Problem to solve:
Output the material beneath exactly, leaving nothing out.

Given records:
────────────────

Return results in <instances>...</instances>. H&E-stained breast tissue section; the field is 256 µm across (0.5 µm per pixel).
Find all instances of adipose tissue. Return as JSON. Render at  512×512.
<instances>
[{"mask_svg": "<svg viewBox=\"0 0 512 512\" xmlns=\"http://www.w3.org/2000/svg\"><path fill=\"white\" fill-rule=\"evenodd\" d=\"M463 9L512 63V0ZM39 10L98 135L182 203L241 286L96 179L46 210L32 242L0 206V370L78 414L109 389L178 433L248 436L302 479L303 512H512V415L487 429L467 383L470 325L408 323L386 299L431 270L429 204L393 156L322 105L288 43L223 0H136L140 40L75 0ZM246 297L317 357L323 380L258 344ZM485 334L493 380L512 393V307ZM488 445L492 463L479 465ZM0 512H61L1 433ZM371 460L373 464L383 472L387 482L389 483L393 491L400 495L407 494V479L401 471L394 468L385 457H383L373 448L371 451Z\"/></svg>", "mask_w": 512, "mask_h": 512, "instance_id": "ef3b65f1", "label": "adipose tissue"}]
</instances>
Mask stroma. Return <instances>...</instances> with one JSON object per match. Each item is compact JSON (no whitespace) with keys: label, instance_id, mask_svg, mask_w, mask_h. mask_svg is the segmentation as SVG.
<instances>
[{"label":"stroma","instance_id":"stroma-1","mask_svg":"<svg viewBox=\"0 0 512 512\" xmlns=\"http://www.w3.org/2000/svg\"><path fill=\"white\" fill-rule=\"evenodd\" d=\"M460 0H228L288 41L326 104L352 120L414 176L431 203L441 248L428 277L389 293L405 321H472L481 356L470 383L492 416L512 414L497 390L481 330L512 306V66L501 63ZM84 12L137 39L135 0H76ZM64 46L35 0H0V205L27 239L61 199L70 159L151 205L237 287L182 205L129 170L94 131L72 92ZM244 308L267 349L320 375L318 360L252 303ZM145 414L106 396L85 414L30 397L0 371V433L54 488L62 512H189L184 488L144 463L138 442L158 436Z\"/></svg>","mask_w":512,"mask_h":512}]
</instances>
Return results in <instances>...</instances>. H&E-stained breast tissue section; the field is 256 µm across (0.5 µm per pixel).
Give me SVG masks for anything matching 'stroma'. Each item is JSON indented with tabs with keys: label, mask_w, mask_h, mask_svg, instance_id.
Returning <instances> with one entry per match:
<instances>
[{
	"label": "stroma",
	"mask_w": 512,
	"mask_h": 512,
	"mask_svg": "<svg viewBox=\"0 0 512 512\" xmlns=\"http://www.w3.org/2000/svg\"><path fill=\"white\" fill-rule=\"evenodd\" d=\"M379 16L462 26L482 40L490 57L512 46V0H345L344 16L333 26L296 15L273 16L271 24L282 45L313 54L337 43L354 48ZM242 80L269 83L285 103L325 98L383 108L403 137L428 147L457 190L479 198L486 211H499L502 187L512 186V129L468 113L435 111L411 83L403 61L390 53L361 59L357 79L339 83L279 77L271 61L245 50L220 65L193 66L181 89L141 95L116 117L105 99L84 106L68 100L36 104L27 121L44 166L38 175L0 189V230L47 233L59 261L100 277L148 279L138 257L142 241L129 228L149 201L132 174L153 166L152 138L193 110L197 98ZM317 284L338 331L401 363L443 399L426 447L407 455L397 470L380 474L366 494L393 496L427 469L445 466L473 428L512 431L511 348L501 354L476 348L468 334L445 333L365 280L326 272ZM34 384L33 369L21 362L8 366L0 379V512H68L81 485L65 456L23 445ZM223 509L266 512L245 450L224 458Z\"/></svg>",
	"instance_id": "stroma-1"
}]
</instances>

────────────────

Answer for this exercise:
Return results in <instances>...</instances>. H&E-stained breast tissue section; the field is 256 µm across (0.5 µm per pixel).
Find all instances of adipose tissue. Return as JSON. Render at  512×512.
<instances>
[{"mask_svg": "<svg viewBox=\"0 0 512 512\" xmlns=\"http://www.w3.org/2000/svg\"><path fill=\"white\" fill-rule=\"evenodd\" d=\"M463 9L512 63V0ZM39 10L98 135L182 203L241 286L96 179L46 210L32 242L0 206V370L78 414L109 389L178 433L248 436L302 479L303 512H512V415L487 429L467 383L470 325L408 323L386 299L431 270L429 204L393 156L322 105L288 43L223 0H136L140 40L75 0ZM246 297L317 357L323 380L258 344ZM485 334L493 380L512 393V307ZM488 445L492 463L479 465ZM0 512H61L1 433ZM371 460L373 464L383 472L387 482L389 483L393 491L400 495L407 494V479L401 471L394 468L385 457H383L373 448L371 451Z\"/></svg>", "mask_w": 512, "mask_h": 512, "instance_id": "ef3b65f1", "label": "adipose tissue"}]
</instances>
Mask stroma. Return <instances>...</instances> with one JSON object per match. Each item is compact JSON (no whitespace) with keys: label, instance_id, mask_svg, mask_w, mask_h. mask_svg is the segmentation as SVG.
<instances>
[{"label":"stroma","instance_id":"stroma-1","mask_svg":"<svg viewBox=\"0 0 512 512\" xmlns=\"http://www.w3.org/2000/svg\"><path fill=\"white\" fill-rule=\"evenodd\" d=\"M460 0H228L288 41L326 104L352 120L414 176L431 203L441 248L428 277L389 293L405 321H472L481 356L470 383L492 416L512 414L497 390L481 330L512 306V66L501 63ZM84 12L137 39L135 0H76ZM64 46L35 0H0V205L27 239L61 199L70 159L151 205L237 287L182 205L129 170L94 131L72 92ZM244 308L267 349L320 375L318 360L252 303ZM145 414L106 396L85 414L30 397L0 371V433L54 488L62 512H189L184 488L144 463L138 442L158 436Z\"/></svg>","mask_w":512,"mask_h":512}]
</instances>
Return results in <instances>...</instances>. H&E-stained breast tissue section; the field is 256 µm across (0.5 µm per pixel).
Give me SVG masks for anything matching 'stroma'. Each item is JSON indented with tabs with keys: label, mask_w, mask_h, mask_svg, instance_id.
Returning <instances> with one entry per match:
<instances>
[{
	"label": "stroma",
	"mask_w": 512,
	"mask_h": 512,
	"mask_svg": "<svg viewBox=\"0 0 512 512\" xmlns=\"http://www.w3.org/2000/svg\"><path fill=\"white\" fill-rule=\"evenodd\" d=\"M379 16L462 26L482 40L490 57L512 46V0H345L344 16L333 26L296 15L273 16L271 24L282 45L313 54L337 43L354 48ZM242 80L269 83L285 103L325 98L383 108L403 137L428 147L457 190L479 198L486 211H499L502 187L512 186V129L468 113L435 111L411 83L403 61L390 53L361 59L357 79L339 83L279 77L271 61L245 50L220 65L193 66L181 89L141 95L116 117L105 99L84 106L68 100L36 104L27 121L44 166L38 175L0 189V230L47 233L59 261L100 277L148 279L138 257L142 241L129 228L149 201L132 174L153 166L152 138L193 110L197 98ZM317 284L338 331L401 363L443 399L426 447L407 455L397 470L380 474L366 494L393 496L427 469L445 466L473 428L512 431L511 348L501 354L476 348L468 334L445 333L365 280L326 272ZM34 384L33 369L21 362L8 366L0 379V512H68L81 485L65 456L23 445ZM223 509L266 512L245 450L224 458Z\"/></svg>",
	"instance_id": "stroma-1"
}]
</instances>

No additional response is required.